Select the lines of the records containing the word "bottle" and list them.

Extracted data entries:
^^^^^^^^^^^^^^^^
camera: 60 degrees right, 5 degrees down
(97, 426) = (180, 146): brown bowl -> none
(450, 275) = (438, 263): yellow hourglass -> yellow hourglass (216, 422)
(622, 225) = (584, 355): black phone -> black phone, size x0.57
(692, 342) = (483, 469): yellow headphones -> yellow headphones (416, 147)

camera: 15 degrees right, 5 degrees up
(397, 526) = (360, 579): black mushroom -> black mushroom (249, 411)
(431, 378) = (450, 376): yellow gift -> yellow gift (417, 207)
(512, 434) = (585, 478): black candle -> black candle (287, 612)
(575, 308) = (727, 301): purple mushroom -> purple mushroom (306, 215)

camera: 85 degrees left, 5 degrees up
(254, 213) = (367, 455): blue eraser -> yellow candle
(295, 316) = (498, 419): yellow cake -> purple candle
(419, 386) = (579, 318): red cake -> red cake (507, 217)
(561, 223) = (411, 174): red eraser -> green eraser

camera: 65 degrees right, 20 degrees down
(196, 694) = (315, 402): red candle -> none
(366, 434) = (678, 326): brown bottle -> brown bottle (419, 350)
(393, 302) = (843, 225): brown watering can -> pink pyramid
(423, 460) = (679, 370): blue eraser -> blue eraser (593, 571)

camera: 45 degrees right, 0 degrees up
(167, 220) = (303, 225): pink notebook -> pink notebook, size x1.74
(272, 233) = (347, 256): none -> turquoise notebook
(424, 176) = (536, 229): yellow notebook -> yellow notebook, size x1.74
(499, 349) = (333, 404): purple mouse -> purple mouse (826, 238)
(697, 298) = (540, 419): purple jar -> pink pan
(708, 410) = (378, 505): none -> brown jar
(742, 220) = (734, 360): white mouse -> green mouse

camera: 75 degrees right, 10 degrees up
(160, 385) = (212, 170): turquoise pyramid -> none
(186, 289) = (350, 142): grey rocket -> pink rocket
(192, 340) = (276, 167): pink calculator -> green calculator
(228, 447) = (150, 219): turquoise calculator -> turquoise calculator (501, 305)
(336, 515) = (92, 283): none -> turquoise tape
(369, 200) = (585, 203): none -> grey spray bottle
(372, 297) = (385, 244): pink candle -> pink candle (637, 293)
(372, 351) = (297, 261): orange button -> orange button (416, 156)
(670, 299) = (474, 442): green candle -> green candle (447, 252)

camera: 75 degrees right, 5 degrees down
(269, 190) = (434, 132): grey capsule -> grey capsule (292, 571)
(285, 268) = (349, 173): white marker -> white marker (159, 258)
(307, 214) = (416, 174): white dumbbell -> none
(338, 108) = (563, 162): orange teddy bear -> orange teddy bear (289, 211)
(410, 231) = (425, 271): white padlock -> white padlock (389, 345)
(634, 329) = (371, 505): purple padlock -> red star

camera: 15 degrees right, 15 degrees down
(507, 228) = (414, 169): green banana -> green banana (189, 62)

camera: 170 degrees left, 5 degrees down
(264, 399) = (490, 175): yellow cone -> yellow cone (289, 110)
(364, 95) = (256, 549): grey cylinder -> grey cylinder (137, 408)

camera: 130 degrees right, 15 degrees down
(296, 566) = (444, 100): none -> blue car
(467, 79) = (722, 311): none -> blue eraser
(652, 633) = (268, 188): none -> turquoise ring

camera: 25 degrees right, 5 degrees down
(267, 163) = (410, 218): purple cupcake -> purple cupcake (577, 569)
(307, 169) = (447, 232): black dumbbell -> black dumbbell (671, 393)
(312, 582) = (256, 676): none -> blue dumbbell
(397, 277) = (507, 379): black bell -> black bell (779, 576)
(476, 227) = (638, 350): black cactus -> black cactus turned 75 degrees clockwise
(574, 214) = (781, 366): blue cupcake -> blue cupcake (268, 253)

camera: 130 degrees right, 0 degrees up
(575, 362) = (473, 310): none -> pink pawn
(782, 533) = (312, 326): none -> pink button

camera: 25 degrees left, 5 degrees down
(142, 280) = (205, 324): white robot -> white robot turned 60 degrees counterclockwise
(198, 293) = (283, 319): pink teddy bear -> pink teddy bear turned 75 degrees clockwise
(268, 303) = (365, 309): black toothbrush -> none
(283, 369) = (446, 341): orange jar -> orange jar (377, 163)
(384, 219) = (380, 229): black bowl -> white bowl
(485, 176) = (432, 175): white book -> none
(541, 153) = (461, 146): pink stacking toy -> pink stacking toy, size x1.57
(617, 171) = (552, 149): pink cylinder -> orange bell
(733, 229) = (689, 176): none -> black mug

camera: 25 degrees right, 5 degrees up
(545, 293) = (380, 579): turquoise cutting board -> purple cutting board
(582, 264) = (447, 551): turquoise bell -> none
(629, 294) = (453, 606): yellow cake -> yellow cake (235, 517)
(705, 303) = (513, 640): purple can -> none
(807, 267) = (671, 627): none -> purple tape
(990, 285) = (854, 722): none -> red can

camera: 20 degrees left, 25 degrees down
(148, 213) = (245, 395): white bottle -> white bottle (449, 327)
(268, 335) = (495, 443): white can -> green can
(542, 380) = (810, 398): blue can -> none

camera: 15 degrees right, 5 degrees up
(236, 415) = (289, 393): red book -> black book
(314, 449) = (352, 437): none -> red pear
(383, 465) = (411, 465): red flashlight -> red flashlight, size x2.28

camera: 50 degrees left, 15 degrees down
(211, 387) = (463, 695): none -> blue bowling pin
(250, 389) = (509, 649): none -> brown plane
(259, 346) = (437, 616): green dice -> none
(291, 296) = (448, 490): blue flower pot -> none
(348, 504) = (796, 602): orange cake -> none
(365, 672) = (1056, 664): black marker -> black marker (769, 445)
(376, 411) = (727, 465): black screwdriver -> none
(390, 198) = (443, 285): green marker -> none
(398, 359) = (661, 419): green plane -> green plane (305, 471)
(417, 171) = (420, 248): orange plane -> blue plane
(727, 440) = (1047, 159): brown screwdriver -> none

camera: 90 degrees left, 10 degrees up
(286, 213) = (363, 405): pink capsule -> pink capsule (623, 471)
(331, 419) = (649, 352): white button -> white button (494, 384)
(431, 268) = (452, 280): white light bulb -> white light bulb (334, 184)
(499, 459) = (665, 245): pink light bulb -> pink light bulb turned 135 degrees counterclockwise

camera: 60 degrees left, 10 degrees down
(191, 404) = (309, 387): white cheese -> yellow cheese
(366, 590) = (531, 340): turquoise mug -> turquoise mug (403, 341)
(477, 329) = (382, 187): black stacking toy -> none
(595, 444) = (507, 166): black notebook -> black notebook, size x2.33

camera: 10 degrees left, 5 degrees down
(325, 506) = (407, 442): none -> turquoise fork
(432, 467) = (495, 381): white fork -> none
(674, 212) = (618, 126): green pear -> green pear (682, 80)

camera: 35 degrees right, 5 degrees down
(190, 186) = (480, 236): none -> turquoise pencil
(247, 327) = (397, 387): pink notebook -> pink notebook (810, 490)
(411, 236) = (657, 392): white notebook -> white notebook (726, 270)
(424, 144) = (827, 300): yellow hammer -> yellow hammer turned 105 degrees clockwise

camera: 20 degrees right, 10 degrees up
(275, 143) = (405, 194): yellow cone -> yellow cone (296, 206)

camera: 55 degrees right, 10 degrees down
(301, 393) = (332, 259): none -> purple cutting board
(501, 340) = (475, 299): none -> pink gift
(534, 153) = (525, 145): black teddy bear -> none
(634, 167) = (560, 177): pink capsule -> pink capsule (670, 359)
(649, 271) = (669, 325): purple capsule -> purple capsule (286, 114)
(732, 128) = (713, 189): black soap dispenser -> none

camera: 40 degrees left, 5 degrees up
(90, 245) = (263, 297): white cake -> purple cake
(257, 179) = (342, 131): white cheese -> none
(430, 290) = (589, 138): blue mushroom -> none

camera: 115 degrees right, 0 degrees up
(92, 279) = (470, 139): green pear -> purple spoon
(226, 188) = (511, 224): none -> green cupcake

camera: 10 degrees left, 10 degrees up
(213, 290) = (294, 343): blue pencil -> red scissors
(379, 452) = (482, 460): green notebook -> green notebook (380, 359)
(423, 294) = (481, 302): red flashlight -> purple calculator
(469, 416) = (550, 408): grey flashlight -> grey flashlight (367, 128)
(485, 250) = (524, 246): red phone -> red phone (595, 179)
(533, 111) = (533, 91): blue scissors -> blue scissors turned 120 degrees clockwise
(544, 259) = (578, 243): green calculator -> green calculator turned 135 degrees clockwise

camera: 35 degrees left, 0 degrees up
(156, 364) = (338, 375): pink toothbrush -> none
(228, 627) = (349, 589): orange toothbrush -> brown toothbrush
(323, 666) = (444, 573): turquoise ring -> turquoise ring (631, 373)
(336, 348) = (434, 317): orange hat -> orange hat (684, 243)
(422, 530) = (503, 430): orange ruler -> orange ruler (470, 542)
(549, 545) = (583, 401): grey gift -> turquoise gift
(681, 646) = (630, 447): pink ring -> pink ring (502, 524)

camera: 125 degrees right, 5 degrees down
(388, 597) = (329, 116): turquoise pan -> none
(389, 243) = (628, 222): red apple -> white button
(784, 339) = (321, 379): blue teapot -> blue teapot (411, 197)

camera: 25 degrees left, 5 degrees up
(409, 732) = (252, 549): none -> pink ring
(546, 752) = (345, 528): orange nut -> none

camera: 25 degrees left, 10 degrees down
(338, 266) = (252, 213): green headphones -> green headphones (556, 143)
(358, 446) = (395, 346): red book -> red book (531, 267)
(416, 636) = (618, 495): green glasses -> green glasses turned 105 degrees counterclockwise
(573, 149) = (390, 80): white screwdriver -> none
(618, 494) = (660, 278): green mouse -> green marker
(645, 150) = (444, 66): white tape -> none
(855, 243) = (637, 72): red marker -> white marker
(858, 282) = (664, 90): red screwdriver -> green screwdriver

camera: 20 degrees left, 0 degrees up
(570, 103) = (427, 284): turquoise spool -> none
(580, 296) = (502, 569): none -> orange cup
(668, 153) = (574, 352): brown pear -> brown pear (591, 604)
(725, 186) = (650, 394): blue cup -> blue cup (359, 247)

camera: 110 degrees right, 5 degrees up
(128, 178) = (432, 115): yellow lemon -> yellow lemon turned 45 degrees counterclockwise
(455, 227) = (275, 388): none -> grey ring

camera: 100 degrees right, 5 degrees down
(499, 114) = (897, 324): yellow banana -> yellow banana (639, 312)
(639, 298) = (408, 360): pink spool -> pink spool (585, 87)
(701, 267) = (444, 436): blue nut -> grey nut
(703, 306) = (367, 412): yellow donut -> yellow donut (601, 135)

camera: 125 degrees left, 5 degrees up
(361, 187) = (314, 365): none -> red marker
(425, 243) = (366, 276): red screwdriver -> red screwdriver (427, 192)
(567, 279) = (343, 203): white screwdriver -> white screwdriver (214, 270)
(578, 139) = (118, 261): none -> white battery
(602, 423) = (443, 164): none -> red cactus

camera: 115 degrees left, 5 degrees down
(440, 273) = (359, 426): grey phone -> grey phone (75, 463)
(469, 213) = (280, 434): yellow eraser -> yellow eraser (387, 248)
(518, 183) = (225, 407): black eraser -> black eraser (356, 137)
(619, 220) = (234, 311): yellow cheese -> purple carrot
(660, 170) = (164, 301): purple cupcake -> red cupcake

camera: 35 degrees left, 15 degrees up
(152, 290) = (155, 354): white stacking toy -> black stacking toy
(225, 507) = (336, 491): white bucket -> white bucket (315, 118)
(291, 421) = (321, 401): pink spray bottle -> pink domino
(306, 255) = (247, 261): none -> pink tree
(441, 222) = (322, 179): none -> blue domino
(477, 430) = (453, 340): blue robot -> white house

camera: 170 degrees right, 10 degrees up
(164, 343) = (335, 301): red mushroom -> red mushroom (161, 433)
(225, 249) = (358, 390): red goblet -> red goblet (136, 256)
^^^^^^^^^^^^^^^^
• **Solution to the problem**
(366, 434) = (678, 326): brown bottle -> brown bottle (419, 350)
(369, 200) = (585, 203): none -> grey spray bottle
(148, 213) = (245, 395): white bottle -> white bottle (449, 327)
(291, 421) = (321, 401): pink spray bottle -> pink domino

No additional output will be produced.